[Start of Attachment]

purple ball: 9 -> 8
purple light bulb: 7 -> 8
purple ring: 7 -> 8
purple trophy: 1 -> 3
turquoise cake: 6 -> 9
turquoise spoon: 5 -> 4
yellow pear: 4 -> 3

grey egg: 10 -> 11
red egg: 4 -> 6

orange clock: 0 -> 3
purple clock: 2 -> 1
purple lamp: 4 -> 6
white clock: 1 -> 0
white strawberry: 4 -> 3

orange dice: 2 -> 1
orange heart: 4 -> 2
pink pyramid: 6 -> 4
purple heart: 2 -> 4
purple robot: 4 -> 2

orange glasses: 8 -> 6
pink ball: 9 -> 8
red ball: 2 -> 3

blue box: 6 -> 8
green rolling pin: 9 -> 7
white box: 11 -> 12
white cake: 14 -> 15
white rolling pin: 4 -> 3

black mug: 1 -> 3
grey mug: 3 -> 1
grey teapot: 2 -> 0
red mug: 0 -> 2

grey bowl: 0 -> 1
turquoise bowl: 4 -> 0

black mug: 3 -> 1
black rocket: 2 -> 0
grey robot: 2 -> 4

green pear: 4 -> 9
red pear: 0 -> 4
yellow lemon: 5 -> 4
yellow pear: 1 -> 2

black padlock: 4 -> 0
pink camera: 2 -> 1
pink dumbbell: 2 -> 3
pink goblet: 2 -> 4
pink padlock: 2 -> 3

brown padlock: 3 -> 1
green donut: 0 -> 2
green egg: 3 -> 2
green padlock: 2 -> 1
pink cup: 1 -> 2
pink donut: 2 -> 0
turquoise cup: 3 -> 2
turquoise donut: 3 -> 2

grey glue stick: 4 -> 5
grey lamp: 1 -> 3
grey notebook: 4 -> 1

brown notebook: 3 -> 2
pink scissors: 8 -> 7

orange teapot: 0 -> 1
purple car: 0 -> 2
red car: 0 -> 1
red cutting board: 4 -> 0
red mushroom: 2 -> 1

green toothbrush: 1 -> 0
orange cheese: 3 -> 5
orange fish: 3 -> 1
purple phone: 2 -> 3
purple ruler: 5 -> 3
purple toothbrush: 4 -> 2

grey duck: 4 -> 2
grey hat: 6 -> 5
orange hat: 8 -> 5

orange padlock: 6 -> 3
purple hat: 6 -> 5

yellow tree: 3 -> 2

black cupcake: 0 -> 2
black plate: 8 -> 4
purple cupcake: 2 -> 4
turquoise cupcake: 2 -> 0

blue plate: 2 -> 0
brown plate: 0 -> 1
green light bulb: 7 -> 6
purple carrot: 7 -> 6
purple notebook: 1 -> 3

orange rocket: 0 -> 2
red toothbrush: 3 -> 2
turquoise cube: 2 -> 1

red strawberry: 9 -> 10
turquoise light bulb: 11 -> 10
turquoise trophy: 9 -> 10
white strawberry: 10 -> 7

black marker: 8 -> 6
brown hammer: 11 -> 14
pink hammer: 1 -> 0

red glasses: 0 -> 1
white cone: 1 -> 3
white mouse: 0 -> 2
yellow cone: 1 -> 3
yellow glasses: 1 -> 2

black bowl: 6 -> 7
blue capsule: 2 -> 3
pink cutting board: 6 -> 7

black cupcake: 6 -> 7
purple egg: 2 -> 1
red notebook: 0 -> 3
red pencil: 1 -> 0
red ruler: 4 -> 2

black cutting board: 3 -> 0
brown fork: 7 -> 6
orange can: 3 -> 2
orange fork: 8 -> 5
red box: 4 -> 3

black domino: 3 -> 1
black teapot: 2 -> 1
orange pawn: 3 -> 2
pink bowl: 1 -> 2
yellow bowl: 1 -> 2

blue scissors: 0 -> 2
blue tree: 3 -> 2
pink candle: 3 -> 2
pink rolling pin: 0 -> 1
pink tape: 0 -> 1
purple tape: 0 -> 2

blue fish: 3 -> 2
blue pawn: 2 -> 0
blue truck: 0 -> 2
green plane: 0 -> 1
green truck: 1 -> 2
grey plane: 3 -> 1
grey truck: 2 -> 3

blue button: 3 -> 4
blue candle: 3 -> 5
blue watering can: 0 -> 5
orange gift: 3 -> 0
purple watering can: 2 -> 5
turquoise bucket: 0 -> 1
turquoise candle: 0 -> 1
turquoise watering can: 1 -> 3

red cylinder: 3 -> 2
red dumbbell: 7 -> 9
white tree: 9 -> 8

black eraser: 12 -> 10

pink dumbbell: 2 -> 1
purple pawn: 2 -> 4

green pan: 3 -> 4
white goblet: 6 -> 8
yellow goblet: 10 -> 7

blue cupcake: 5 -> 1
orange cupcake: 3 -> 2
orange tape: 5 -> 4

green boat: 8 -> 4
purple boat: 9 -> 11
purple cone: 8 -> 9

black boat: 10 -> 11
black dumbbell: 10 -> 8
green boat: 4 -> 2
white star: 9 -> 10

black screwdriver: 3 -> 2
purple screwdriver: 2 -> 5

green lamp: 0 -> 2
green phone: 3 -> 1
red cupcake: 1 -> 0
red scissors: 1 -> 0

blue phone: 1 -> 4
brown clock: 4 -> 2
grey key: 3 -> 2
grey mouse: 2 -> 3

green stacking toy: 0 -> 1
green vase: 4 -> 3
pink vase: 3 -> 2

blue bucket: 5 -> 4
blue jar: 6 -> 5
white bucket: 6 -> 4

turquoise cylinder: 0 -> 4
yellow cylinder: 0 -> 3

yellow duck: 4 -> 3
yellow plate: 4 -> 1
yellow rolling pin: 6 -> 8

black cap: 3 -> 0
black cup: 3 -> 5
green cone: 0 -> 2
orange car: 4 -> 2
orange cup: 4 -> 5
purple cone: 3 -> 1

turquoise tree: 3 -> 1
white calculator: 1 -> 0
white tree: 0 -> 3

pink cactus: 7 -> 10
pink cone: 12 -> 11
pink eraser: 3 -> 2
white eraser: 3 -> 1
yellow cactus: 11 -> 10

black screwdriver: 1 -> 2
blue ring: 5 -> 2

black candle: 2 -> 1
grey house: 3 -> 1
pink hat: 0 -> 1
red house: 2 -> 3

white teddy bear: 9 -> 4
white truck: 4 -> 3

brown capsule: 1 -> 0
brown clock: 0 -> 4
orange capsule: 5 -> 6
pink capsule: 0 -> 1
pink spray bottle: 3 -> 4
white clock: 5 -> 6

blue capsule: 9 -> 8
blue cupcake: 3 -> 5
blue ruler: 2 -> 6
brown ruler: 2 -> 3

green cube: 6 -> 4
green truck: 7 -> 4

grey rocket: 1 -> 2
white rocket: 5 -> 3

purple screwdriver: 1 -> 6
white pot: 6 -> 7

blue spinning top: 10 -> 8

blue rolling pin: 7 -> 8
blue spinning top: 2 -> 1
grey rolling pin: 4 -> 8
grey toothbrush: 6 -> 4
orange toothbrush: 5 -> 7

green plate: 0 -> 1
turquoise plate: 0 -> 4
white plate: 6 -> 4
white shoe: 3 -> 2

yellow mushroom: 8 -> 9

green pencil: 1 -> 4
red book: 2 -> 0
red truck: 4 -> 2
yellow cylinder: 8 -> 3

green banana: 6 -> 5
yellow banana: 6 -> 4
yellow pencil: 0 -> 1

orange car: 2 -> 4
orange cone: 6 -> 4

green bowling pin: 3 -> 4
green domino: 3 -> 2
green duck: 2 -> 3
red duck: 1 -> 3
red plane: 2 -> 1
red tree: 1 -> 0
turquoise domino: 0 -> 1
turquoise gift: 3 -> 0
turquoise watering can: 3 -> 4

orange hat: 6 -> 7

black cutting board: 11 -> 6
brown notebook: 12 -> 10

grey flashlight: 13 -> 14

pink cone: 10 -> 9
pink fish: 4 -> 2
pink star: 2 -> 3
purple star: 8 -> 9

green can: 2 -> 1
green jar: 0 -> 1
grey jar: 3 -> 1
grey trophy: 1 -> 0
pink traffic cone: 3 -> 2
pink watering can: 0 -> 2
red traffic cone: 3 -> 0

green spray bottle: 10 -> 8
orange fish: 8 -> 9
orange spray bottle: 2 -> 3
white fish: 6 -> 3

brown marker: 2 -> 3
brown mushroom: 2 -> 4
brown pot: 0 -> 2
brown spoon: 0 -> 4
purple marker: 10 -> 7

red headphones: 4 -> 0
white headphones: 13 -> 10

[End of Attachment]

→ **Your goal**:
Among the records above, only the lines between the line holding "purple egg: 2 -> 1" and the line holding "blue scissors: 0 -> 2", inclusive, are to be output, exactly as written.

→ **Solution for this problem**:
purple egg: 2 -> 1
red notebook: 0 -> 3
red pencil: 1 -> 0
red ruler: 4 -> 2

black cutting board: 3 -> 0
brown fork: 7 -> 6
orange can: 3 -> 2
orange fork: 8 -> 5
red box: 4 -> 3

black domino: 3 -> 1
black teapot: 2 -> 1
orange pawn: 3 -> 2
pink bowl: 1 -> 2
yellow bowl: 1 -> 2

blue scissors: 0 -> 2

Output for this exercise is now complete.